## DATA SUPPLIED
====================
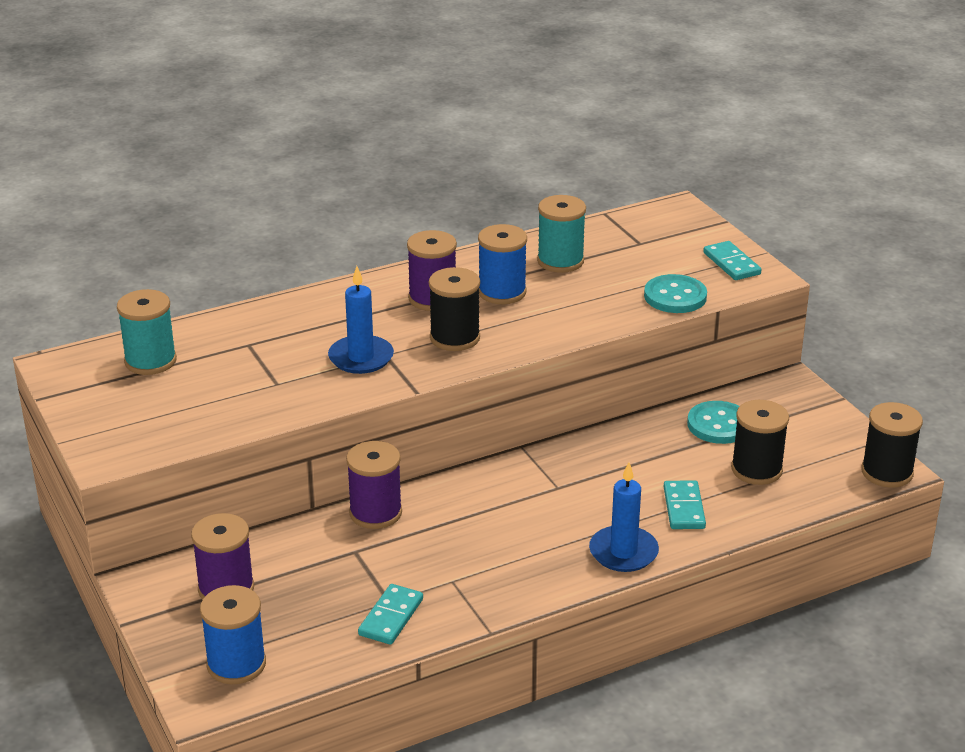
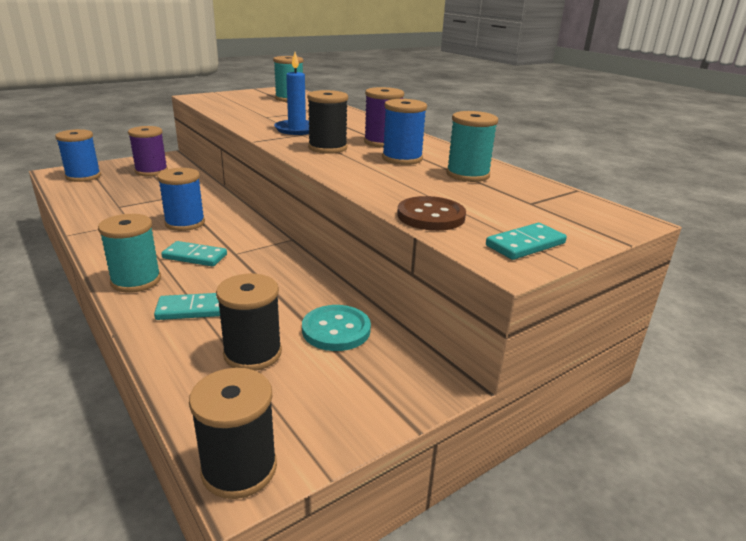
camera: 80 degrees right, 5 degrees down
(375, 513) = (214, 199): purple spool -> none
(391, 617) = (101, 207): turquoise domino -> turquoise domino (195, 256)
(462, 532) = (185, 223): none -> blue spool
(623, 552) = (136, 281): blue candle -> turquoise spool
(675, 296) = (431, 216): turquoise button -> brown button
====================
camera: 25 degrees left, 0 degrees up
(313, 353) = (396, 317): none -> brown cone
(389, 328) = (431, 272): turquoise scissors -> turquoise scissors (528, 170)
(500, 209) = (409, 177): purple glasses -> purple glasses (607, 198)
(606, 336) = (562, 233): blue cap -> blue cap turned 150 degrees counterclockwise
====================
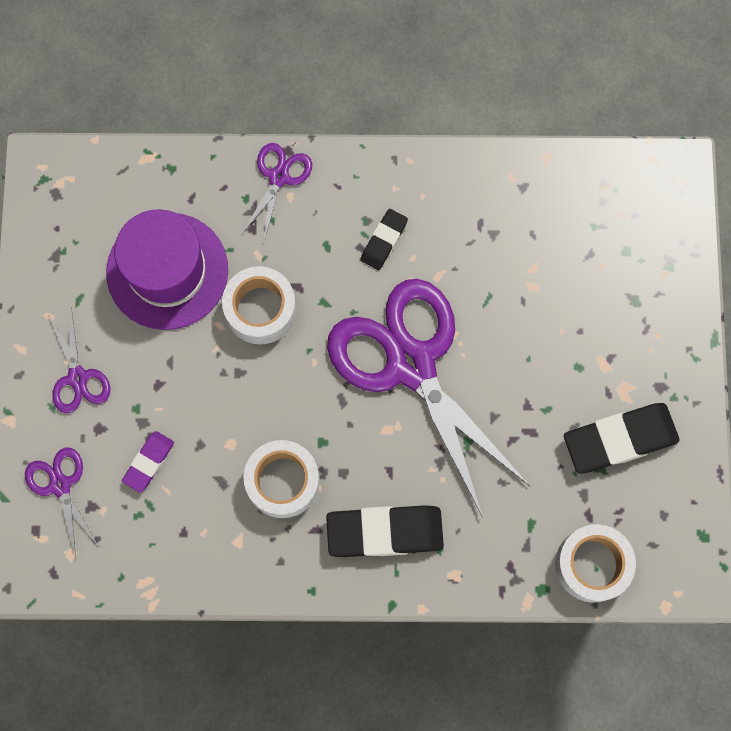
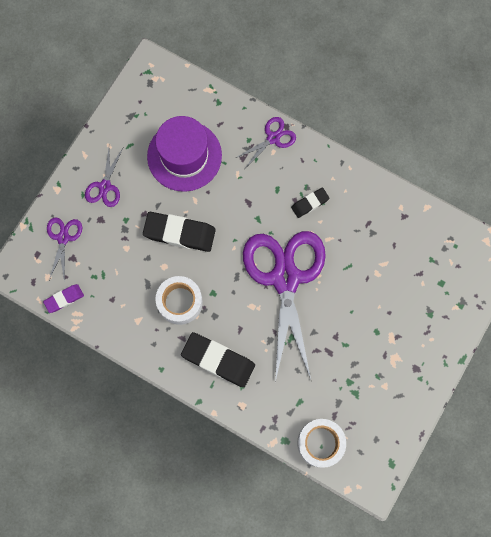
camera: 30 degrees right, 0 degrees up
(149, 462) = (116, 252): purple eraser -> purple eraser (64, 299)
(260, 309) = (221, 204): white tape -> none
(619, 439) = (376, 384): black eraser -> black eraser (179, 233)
====================
## WHAT THIS TASK INVOLVES
Repeat exactly the lines of the listing above, from the one with "camera: 80 degrees right, 5 degrees down" down to the one with "(675, 296) = (431, 216): turquoise"; both of those lines belong in the range.

## RESPONSE TO THIS TASK
camera: 80 degrees right, 5 degrees down
(375, 513) = (214, 199): purple spool -> none
(391, 617) = (101, 207): turquoise domino -> turquoise domino (195, 256)
(462, 532) = (185, 223): none -> blue spool
(623, 552) = (136, 281): blue candle -> turquoise spool
(675, 296) = (431, 216): turquoise button -> brown button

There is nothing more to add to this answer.